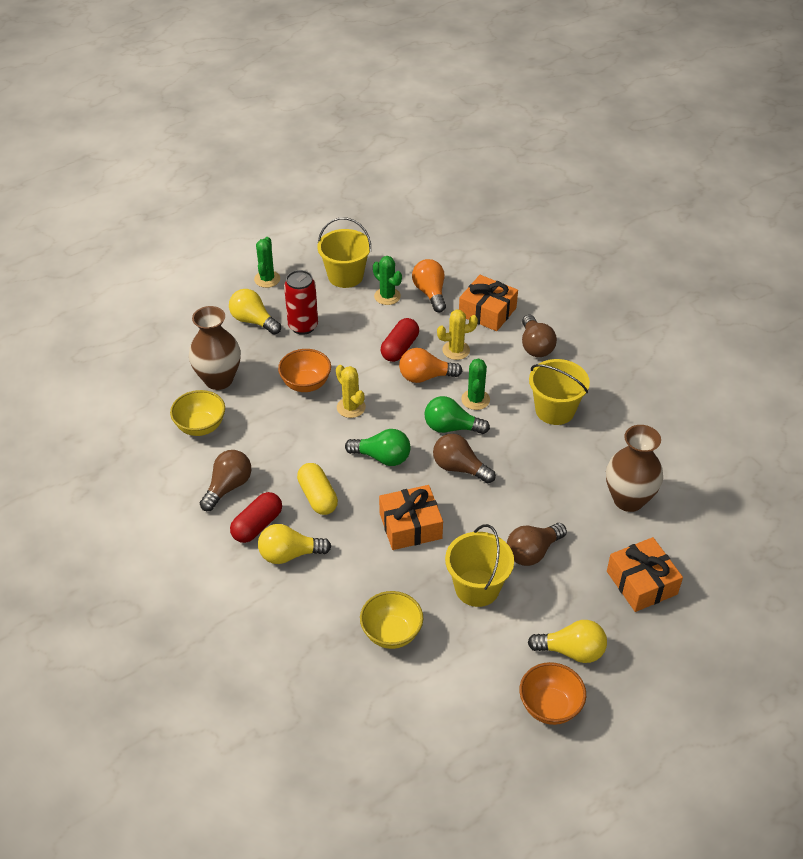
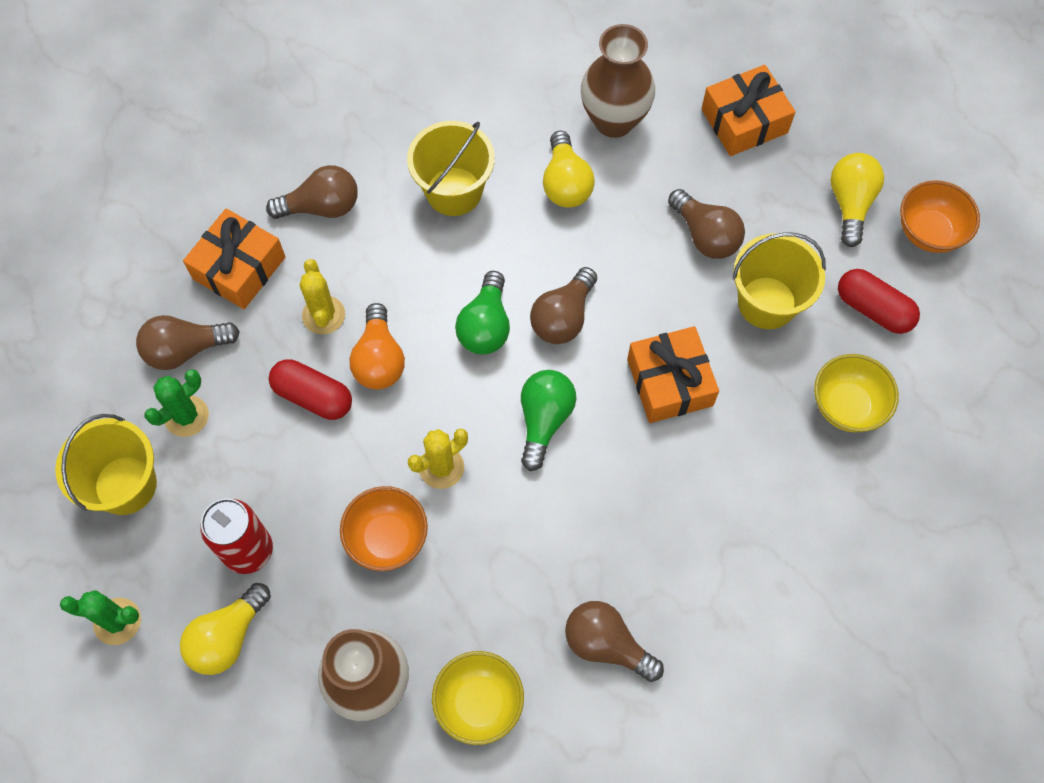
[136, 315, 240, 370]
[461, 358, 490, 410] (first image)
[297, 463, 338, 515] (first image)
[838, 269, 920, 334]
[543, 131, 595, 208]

+ + +

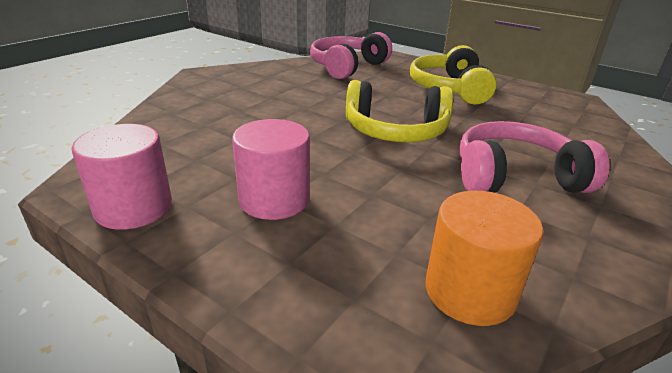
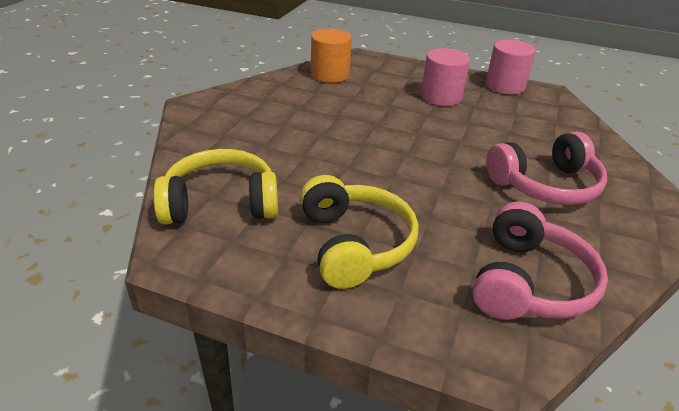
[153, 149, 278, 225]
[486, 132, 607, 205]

+ + +

## THE PROBLEM
Search the entries above for the word "first" and copy each line where it appears.

## SOLUTION TO THIS PROBLEM
[461, 358, 490, 410] (first image)
[297, 463, 338, 515] (first image)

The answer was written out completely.